▶ Task to carry out: Your reply must hold the lines from the one containing "LED pin SIG: none -> D7" to the end of the entries, copied exactly, with pictures excluded.

Data excerpts:
——————

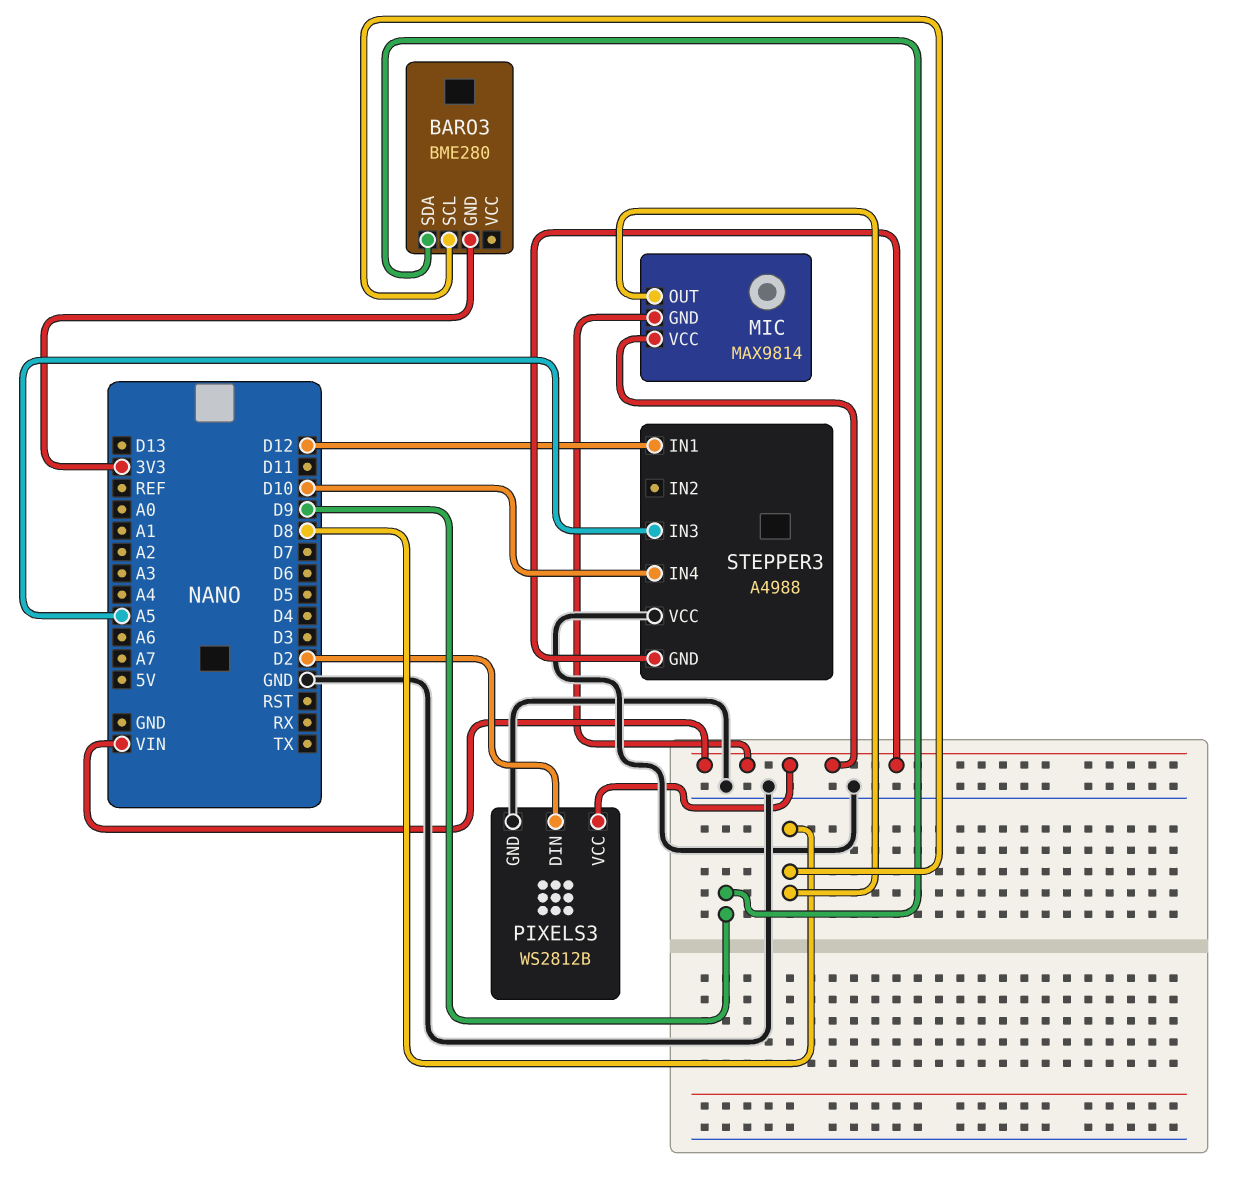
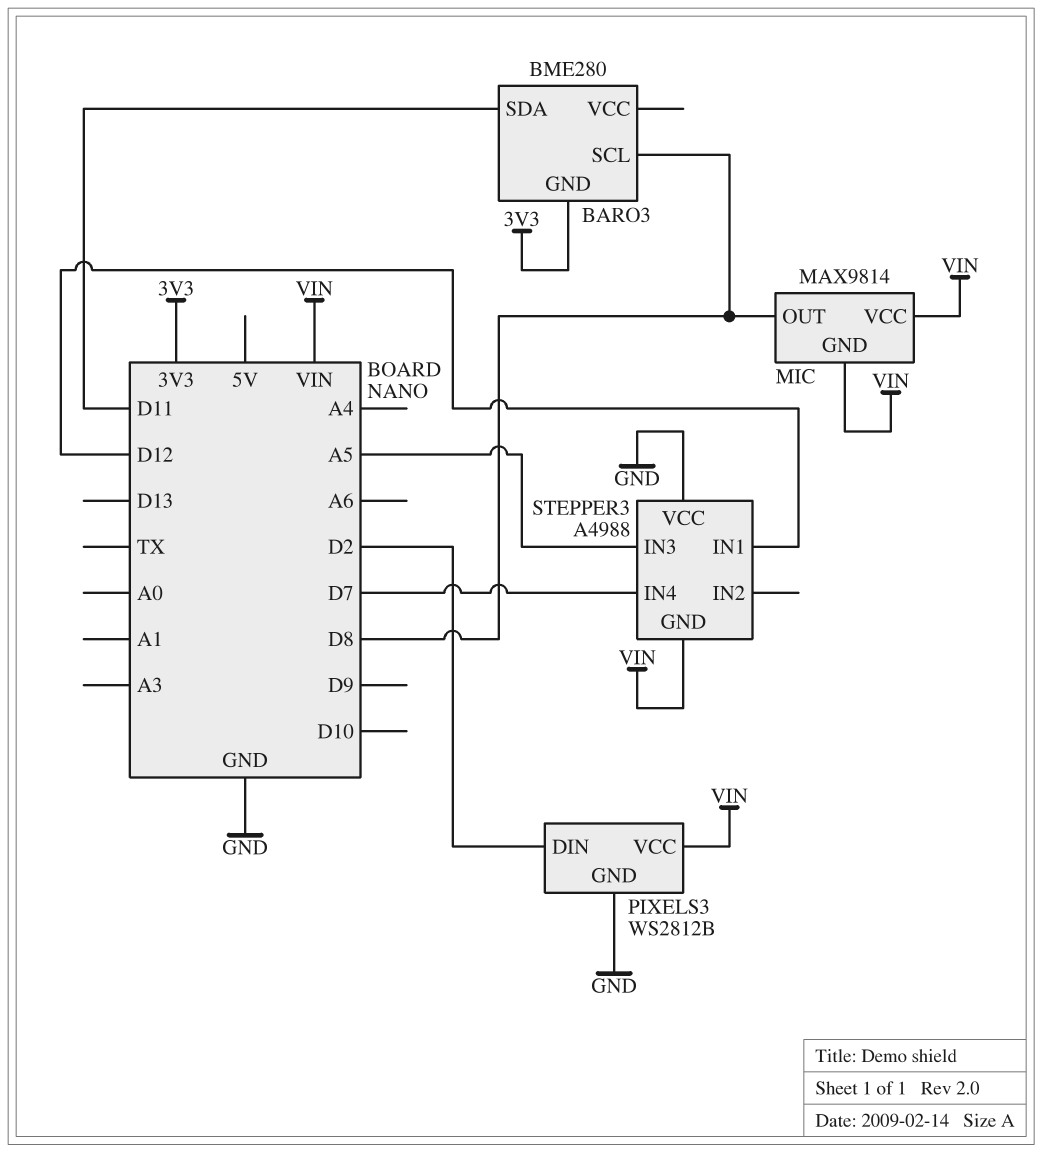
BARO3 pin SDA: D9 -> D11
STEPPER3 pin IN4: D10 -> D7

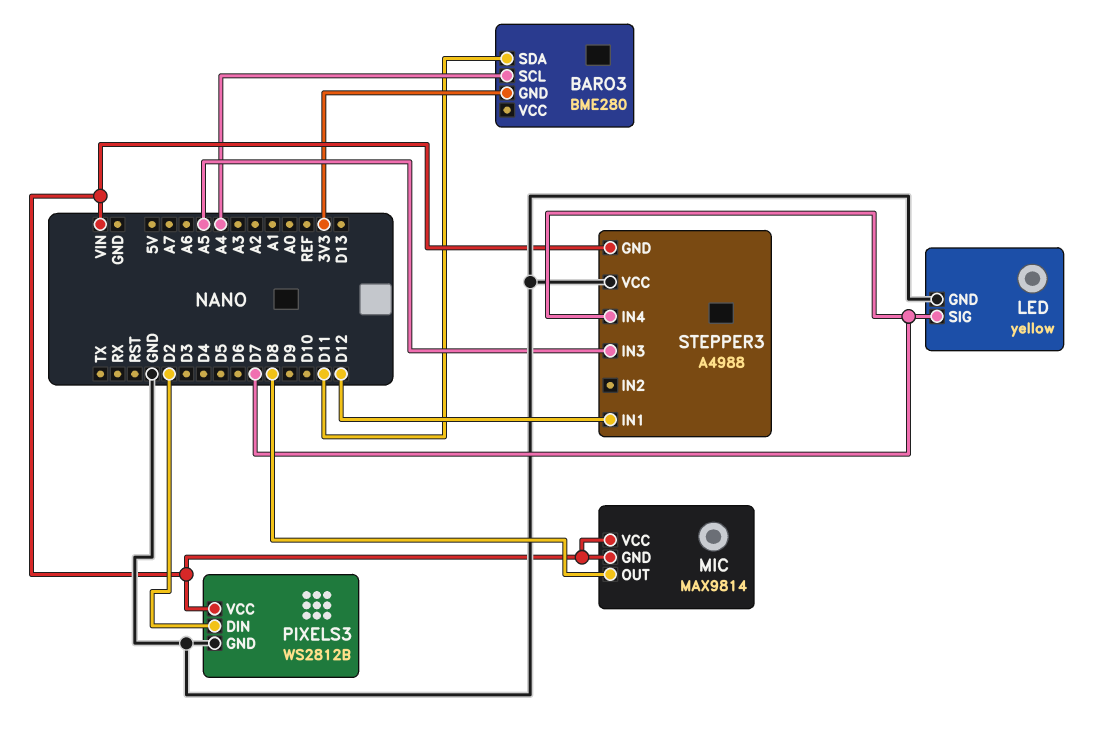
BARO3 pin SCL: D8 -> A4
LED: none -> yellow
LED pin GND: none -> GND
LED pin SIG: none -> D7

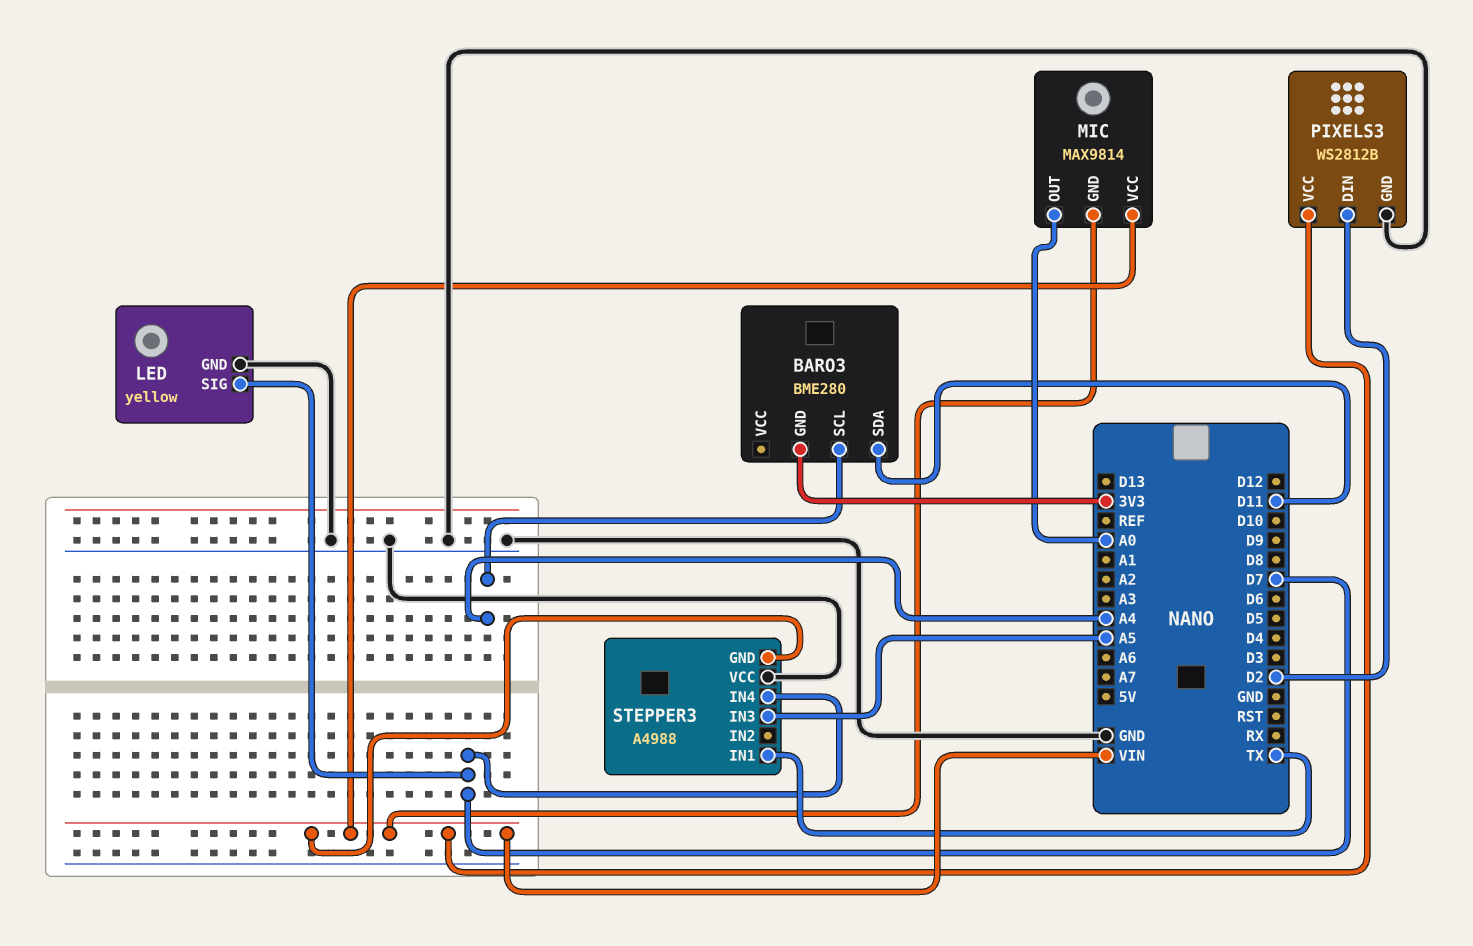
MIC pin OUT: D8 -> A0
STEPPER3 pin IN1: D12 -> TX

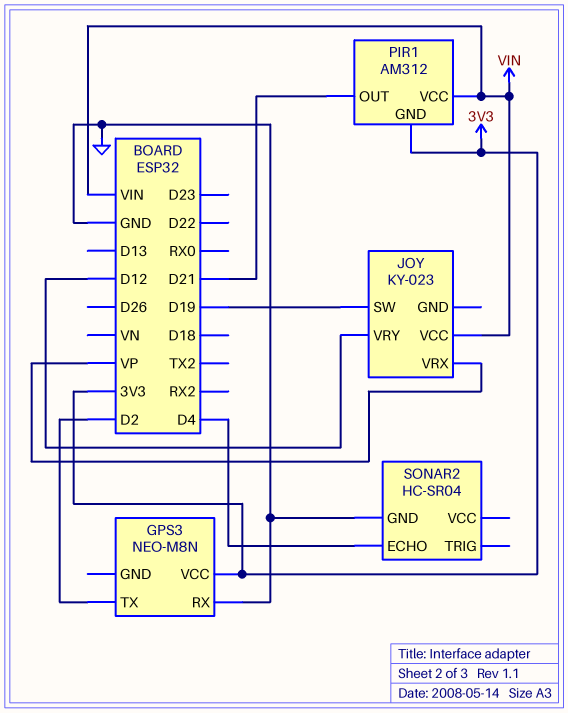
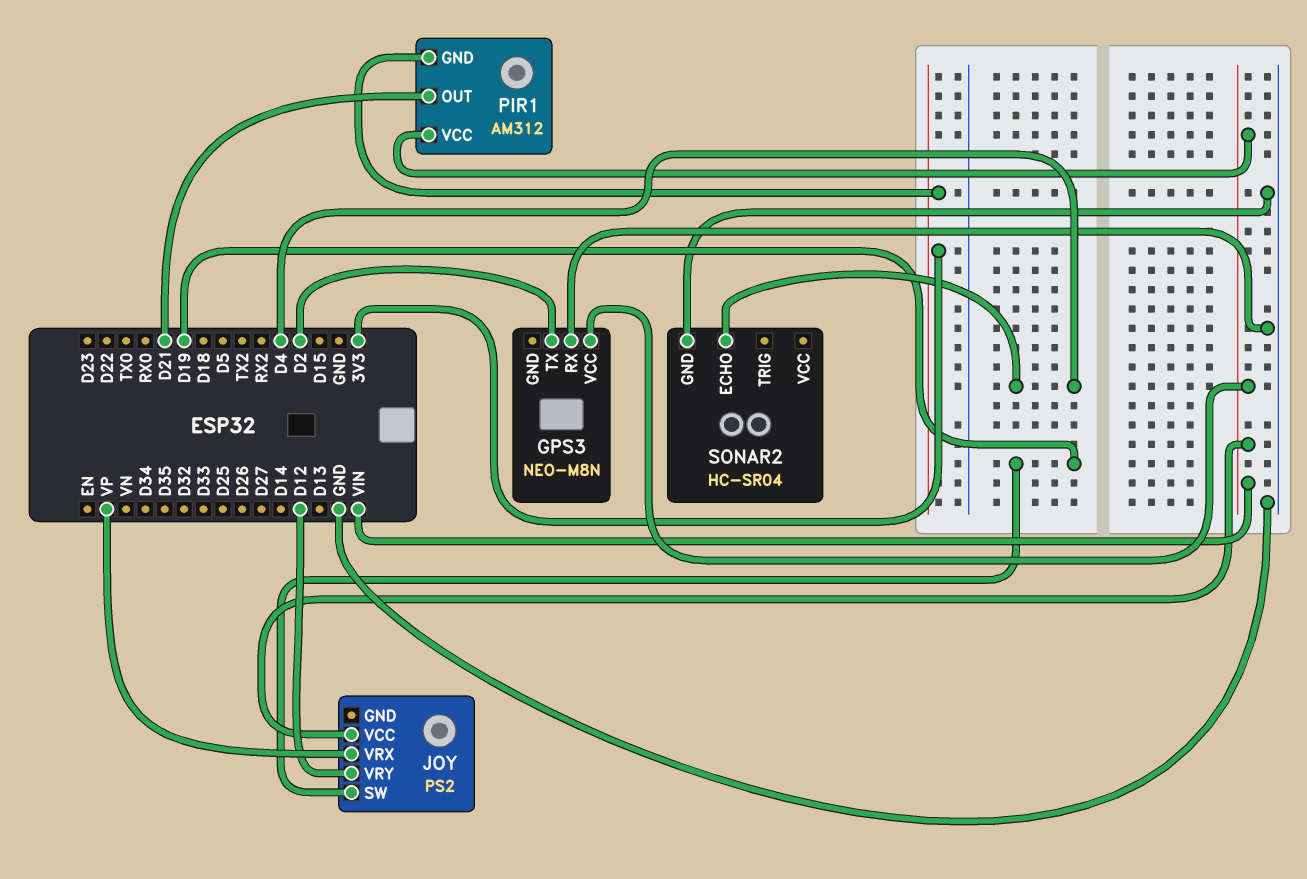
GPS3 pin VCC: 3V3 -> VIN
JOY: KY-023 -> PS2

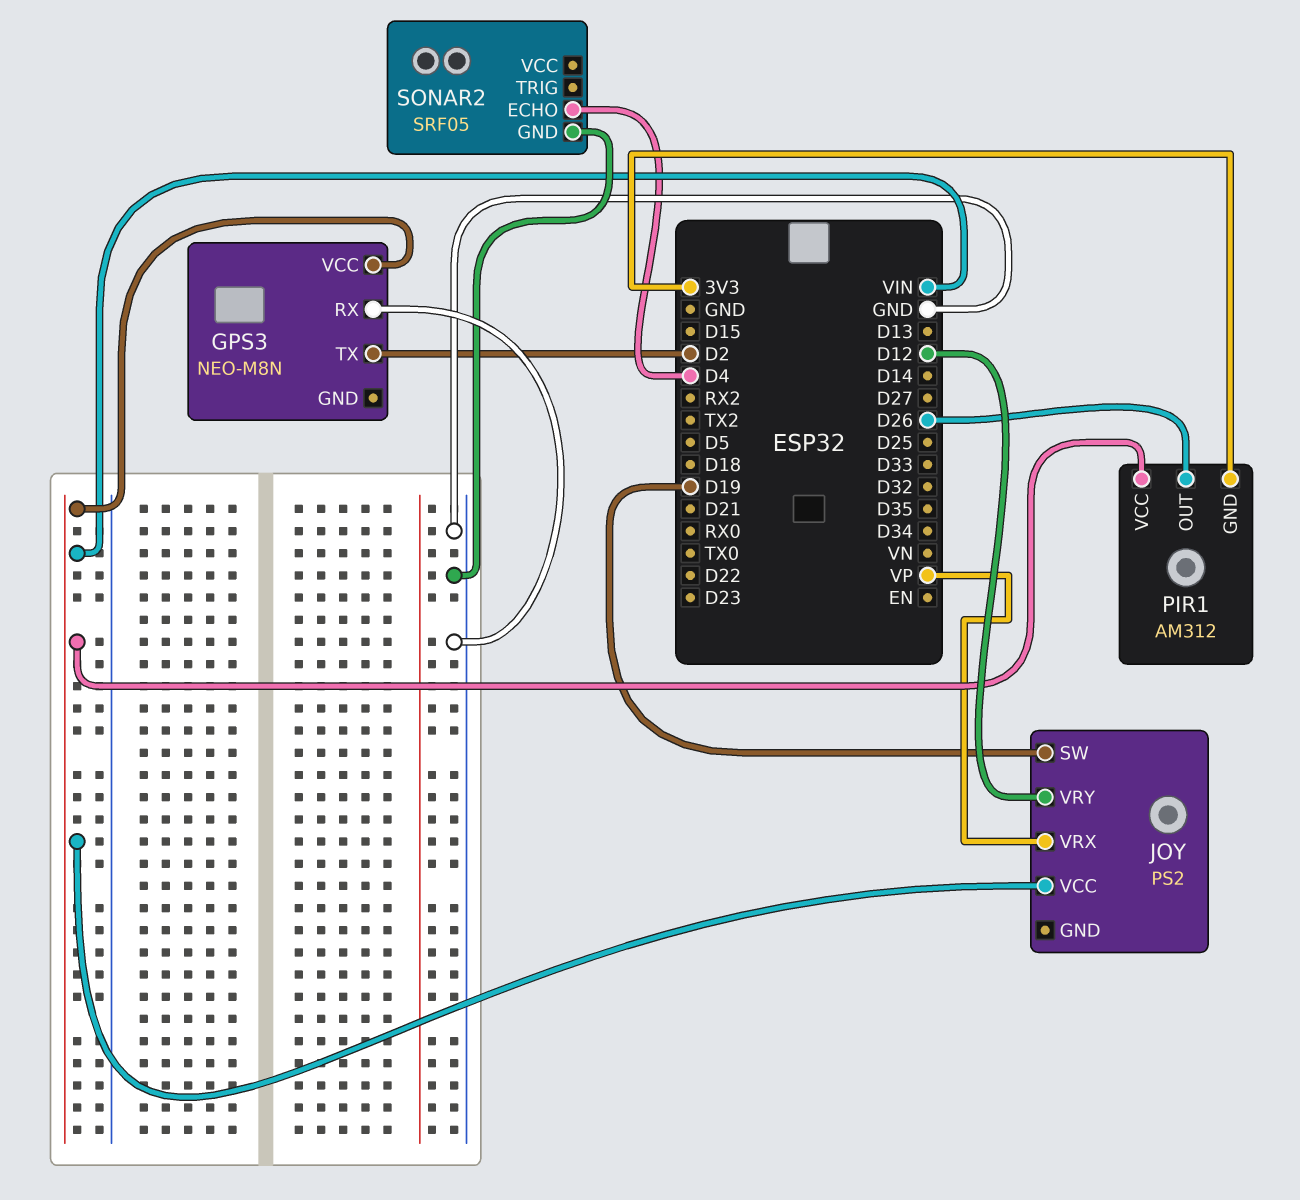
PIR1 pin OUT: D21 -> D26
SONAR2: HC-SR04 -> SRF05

——————

▶ Reply to the task:
LED pin SIG: none -> D7

MIC pin OUT: D8 -> A0
STEPPER3 pin IN1: D12 -> TX

GPS3 pin VCC: 3V3 -> VIN
JOY: KY-023 -> PS2

PIR1 pin OUT: D21 -> D26
SONAR2: HC-SR04 -> SRF05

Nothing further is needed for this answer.